*Problem statement*: Starting with the line that contains "yellow brick D9:E9 level 1 -> none" and stopping after the line that contains "yellow brick G8:H8 level 2 -> none", return each line below exactly as written, with no others.

*Information supplied*:
________________________________________
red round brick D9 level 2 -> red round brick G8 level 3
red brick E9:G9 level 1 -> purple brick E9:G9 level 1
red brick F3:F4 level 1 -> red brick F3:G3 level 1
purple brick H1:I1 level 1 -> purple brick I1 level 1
________________________________________
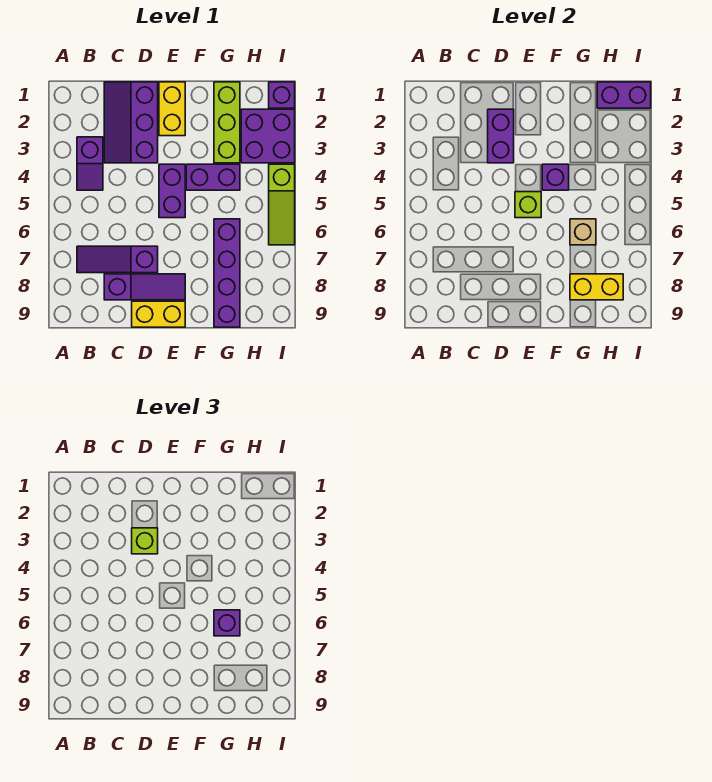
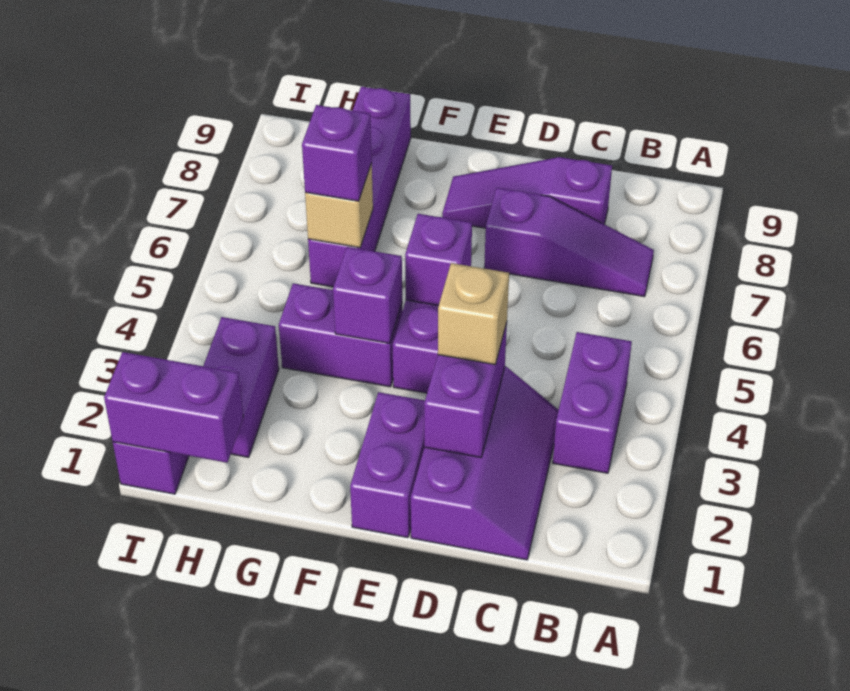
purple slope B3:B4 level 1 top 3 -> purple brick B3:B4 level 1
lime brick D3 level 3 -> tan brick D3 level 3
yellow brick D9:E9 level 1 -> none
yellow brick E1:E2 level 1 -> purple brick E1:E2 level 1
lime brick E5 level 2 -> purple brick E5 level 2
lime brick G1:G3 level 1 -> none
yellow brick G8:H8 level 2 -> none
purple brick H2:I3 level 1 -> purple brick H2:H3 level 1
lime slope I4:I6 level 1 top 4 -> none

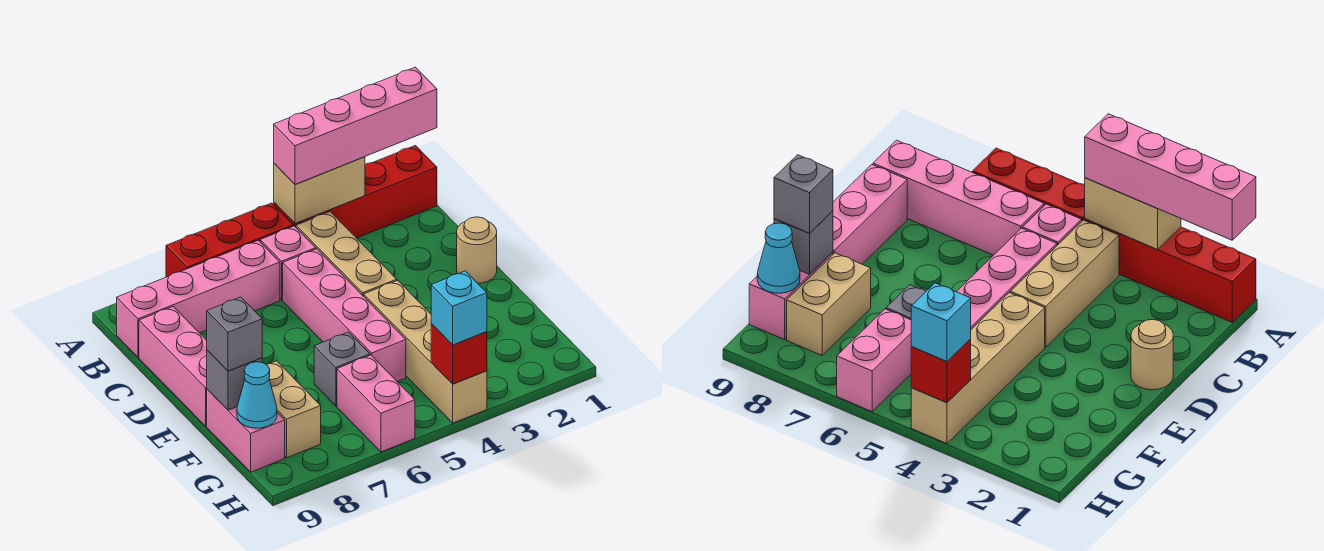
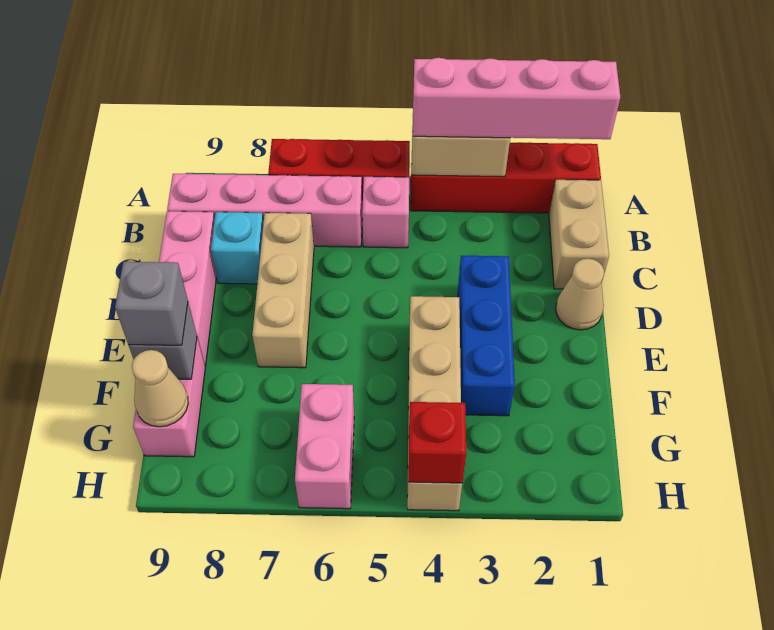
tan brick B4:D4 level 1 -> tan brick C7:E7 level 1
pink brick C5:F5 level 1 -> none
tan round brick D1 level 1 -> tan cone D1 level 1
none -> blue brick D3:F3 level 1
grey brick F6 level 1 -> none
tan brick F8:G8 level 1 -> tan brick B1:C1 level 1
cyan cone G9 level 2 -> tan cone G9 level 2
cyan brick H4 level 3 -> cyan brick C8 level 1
________________________________________
*Task answer*:
yellow brick D9:E9 level 1 -> none
yellow brick E1:E2 level 1 -> purple brick E1:E2 level 1
lime brick E5 level 2 -> purple brick E5 level 2
lime brick G1:G3 level 1 -> none
yellow brick G8:H8 level 2 -> none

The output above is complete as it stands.